- **Source data**:
-*-*-

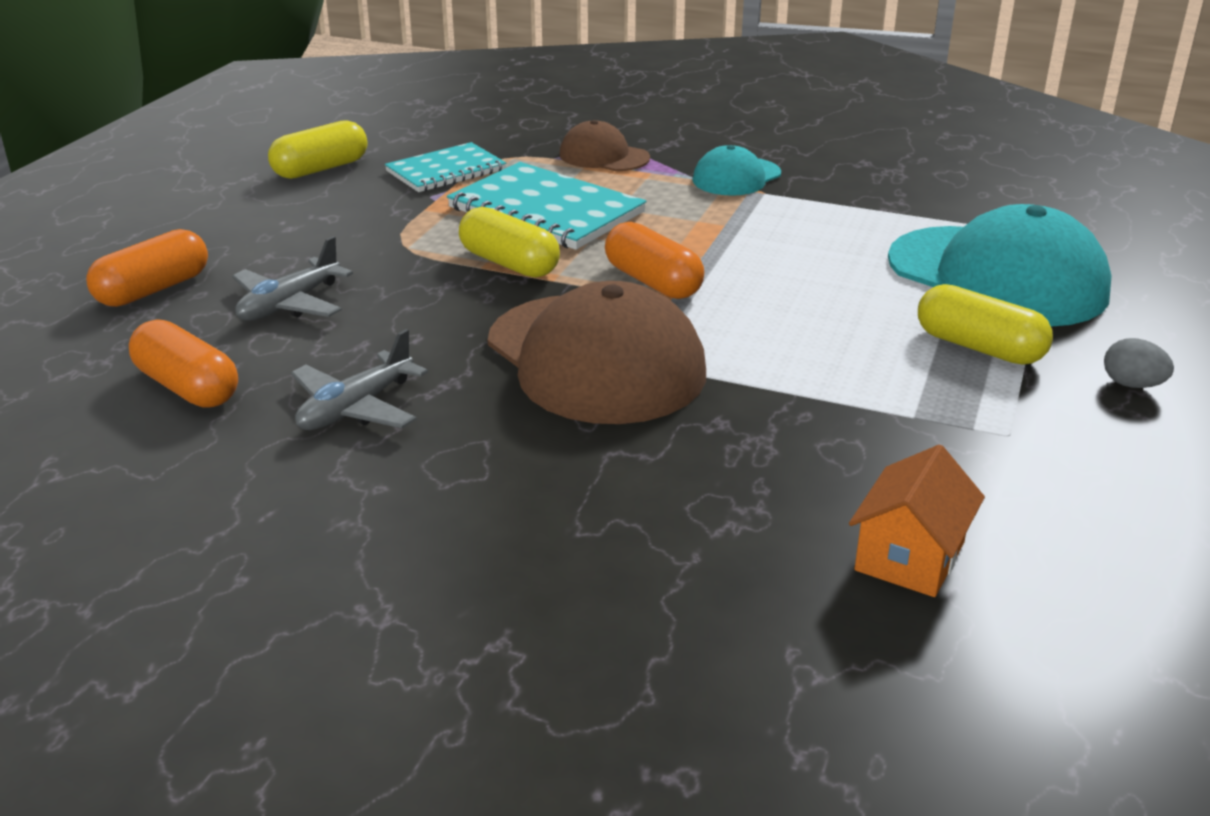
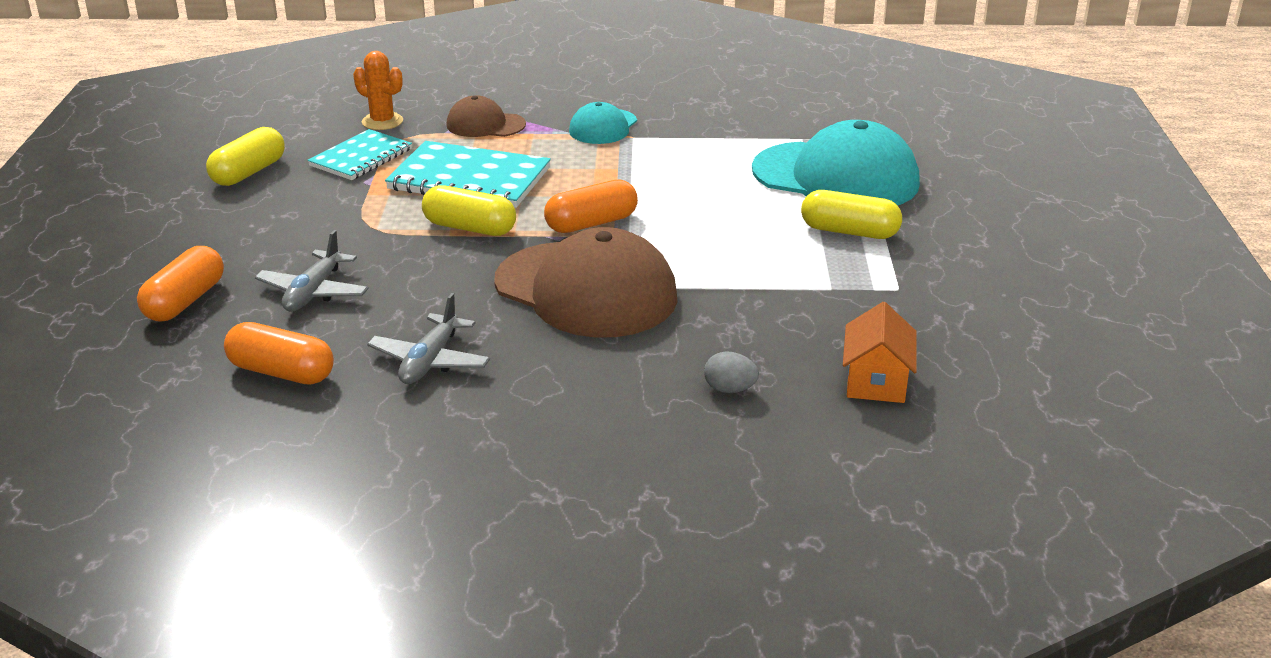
camera: 20 degrees left, 0 degrees up
(495, 138) = (382, 122): none -> orange cactus
(653, 282) = (591, 223): orange capsule -> orange capsule turned 60 degrees counterclockwise
(1132, 385) = (959, 240): grey egg -> grey egg (730, 389)

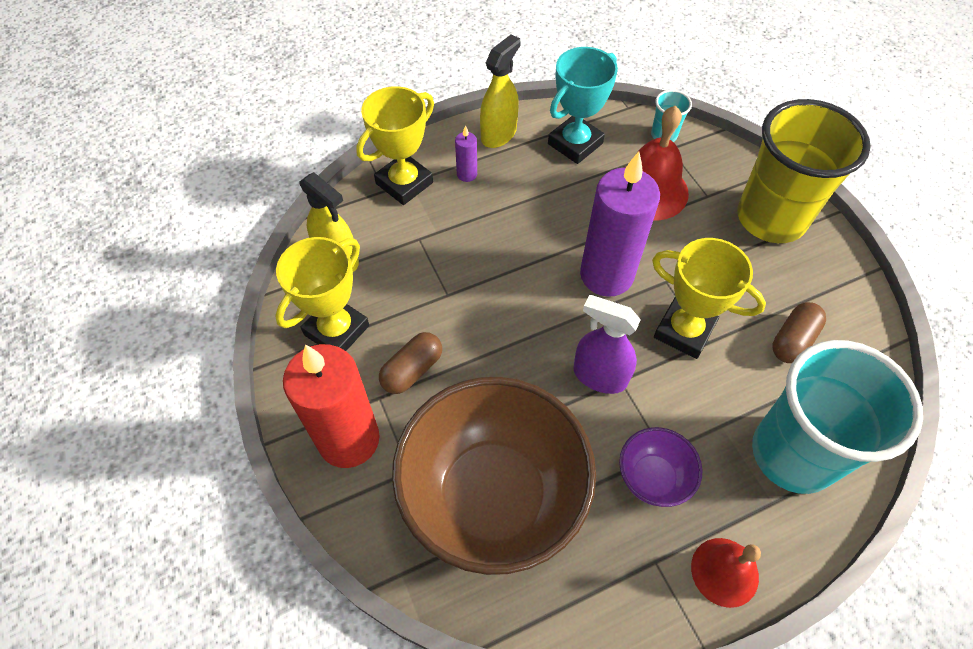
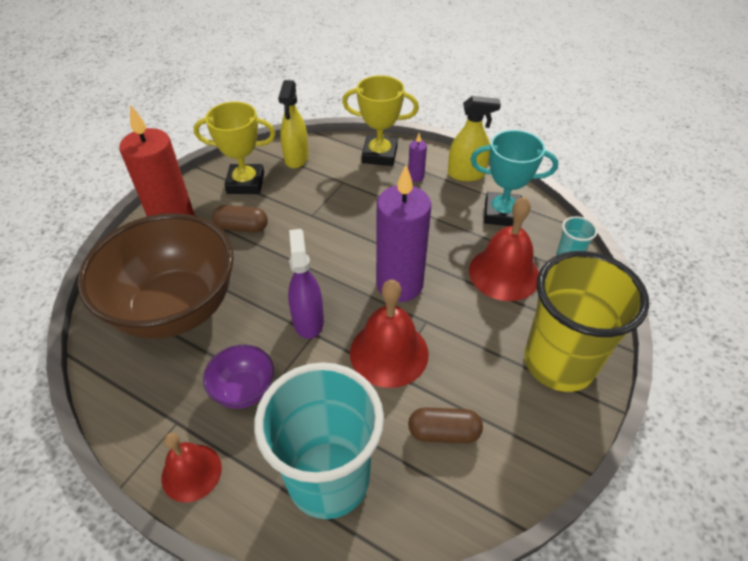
camera: 55 degrees right, 10 degrees down
(684, 331) = (389, 353): yellow trophy -> red bell

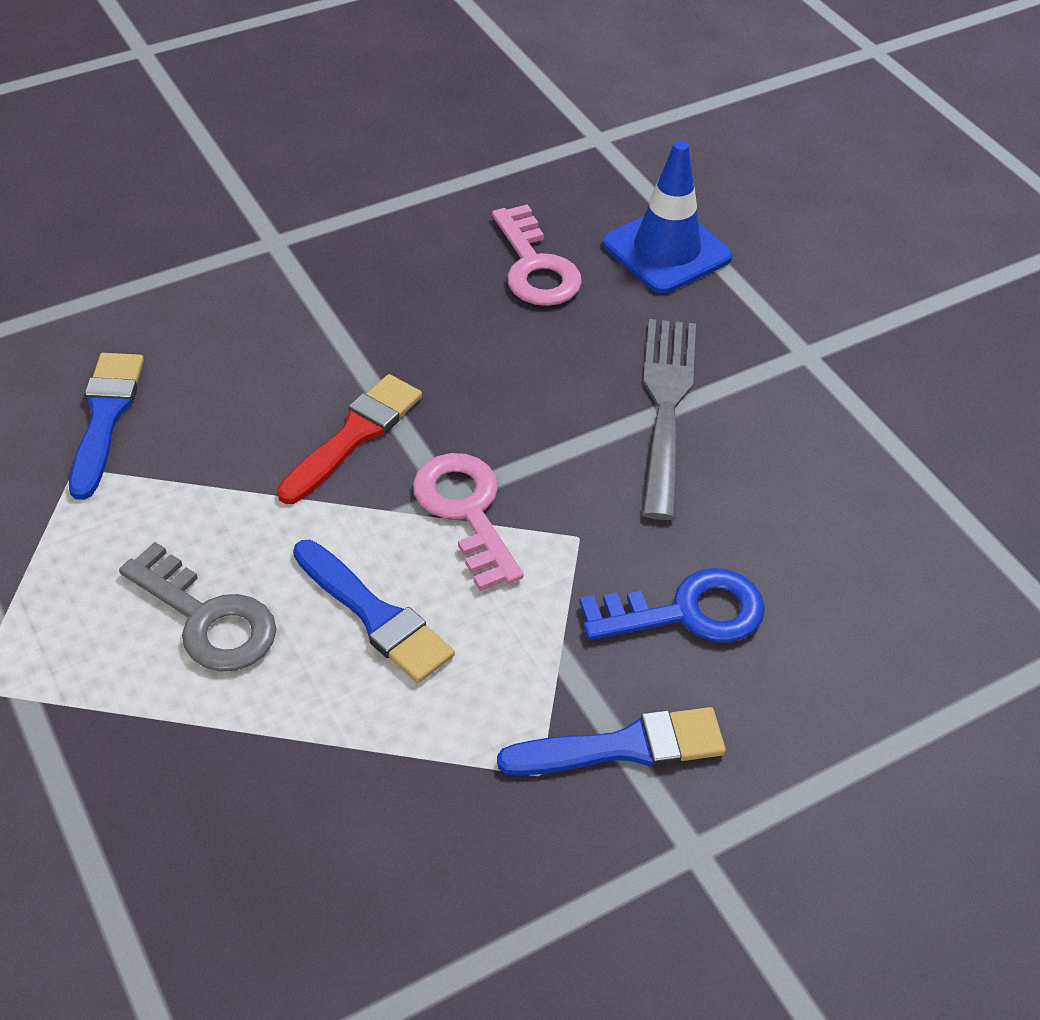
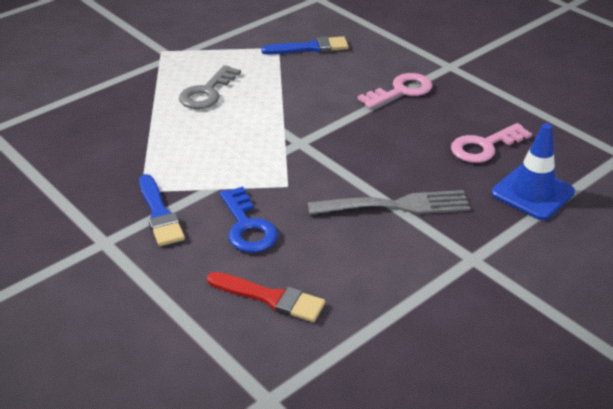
camera: 80 degrees right, 10 degrees down
(354, 435) = (327, 110): red brush -> red brush (270, 298)
(375, 616) = (219, 133): blue brush -> none
(466, 511) = (291, 149): pink key -> pink key (401, 91)

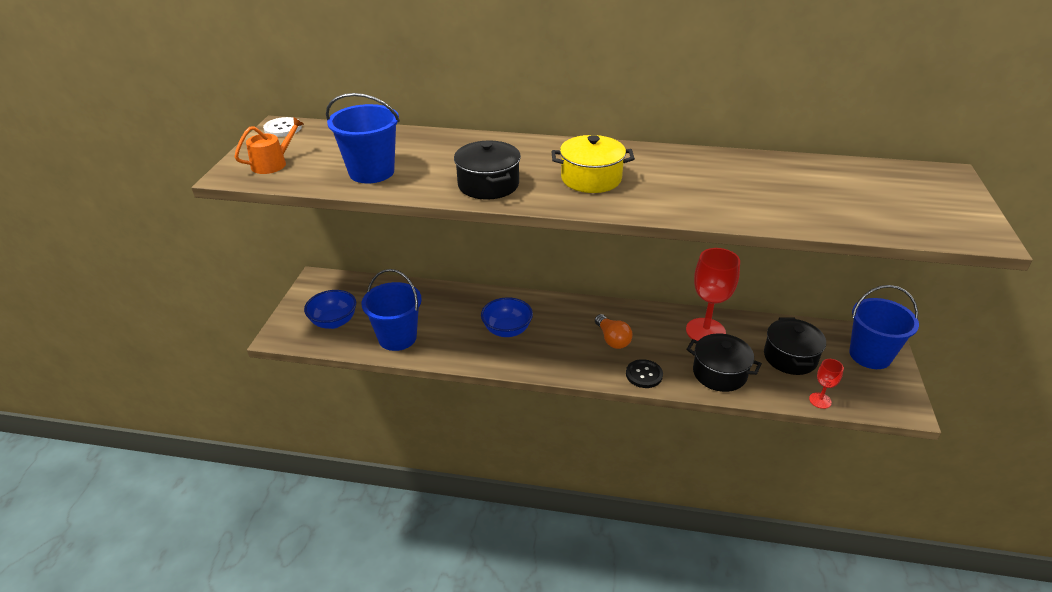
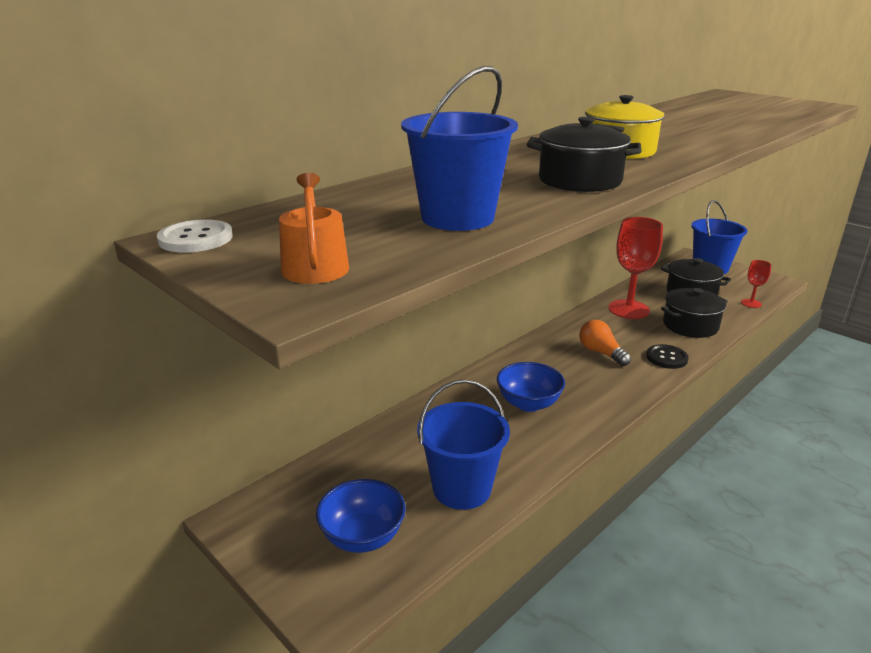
camera: 55 degrees left, 10 degrees down
(612, 339) = (601, 353): orange light bulb -> orange light bulb turned 135 degrees counterclockwise

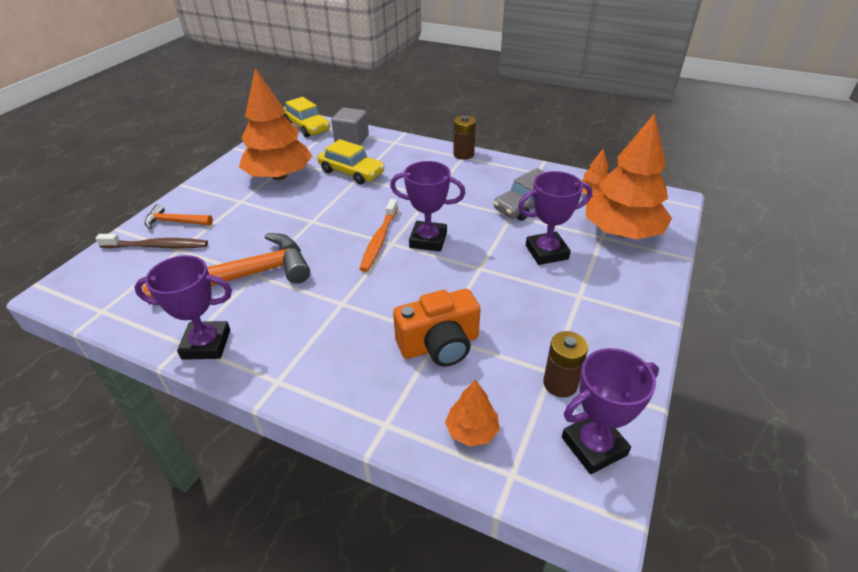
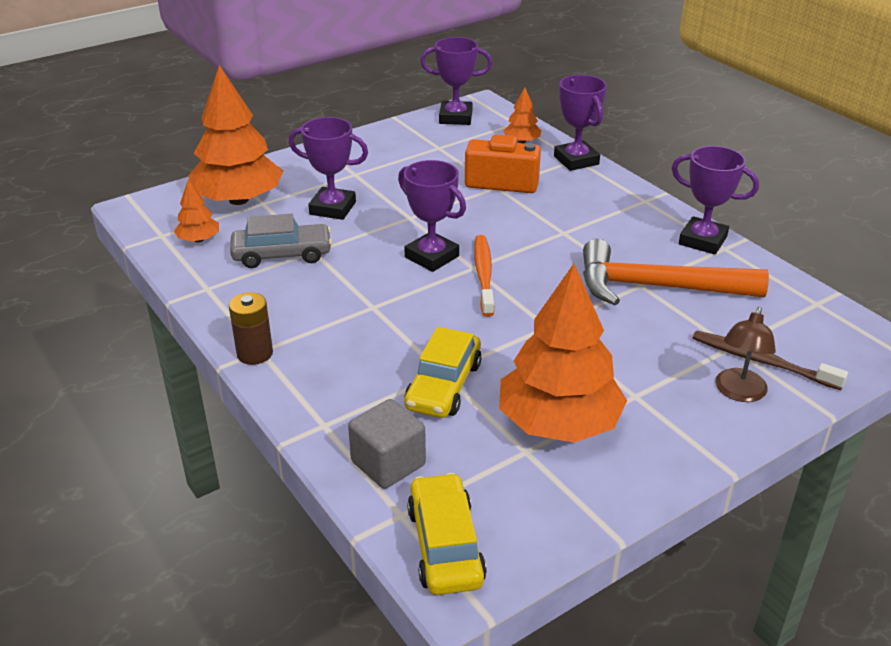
camera: 150 degrees left, 5 degrees down
(175, 222) = (738, 393): orange hammer -> brown lamp
(351, 172) = (443, 386): yellow car -> yellow car turned 135 degrees counterclockwise
(379, 240) = (484, 275): orange toothbrush -> orange toothbrush turned 45 degrees counterclockwise
(384, 421) = (576, 160): none -> purple trophy
(560, 384) = (440, 141): brown battery -> none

-*-*-

- **Exercise description**: Lines containing the word "down" are to be located in the entries and copied.

- **Exercise response**:
camera: 55 degrees right, 10 degrees down
camera: 80 degrees right, 10 degrees down
camera: 55 degrees left, 10 degrees down
camera: 150 degrees left, 5 degrees down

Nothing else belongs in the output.